WORK REQUIRED:
Line count for "rose": report how many lines in this material hold that string, with the number alone as the answer.

DATA LISTING:

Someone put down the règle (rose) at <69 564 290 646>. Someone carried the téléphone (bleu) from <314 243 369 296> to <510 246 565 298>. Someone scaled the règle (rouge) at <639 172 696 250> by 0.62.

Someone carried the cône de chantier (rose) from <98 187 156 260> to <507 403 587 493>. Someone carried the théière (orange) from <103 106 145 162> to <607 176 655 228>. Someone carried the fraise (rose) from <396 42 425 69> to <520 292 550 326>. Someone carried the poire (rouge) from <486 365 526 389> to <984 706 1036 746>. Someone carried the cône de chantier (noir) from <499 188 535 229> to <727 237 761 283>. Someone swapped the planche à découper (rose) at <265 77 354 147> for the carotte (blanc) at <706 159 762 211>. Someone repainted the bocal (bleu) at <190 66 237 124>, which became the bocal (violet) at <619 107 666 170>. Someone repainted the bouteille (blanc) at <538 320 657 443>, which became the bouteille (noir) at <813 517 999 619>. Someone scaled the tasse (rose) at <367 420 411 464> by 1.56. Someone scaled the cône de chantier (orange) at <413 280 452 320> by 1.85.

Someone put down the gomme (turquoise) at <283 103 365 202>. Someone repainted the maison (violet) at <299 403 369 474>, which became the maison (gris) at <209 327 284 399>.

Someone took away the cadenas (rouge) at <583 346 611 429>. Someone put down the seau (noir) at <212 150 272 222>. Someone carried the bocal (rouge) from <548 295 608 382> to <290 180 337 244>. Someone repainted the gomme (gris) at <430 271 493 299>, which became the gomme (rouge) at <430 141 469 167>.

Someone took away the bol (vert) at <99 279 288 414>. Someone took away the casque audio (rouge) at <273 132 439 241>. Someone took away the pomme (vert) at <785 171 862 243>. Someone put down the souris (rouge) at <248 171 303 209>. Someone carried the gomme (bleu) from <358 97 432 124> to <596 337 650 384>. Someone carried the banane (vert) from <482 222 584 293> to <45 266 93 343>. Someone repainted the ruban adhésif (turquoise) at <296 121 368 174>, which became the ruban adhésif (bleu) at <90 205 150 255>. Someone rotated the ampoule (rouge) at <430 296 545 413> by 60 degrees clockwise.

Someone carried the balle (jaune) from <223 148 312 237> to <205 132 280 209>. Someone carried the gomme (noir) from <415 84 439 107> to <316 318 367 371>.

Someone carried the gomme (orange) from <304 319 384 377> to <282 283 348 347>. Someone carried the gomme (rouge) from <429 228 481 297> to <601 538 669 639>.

WRITTEN ANSWER:
2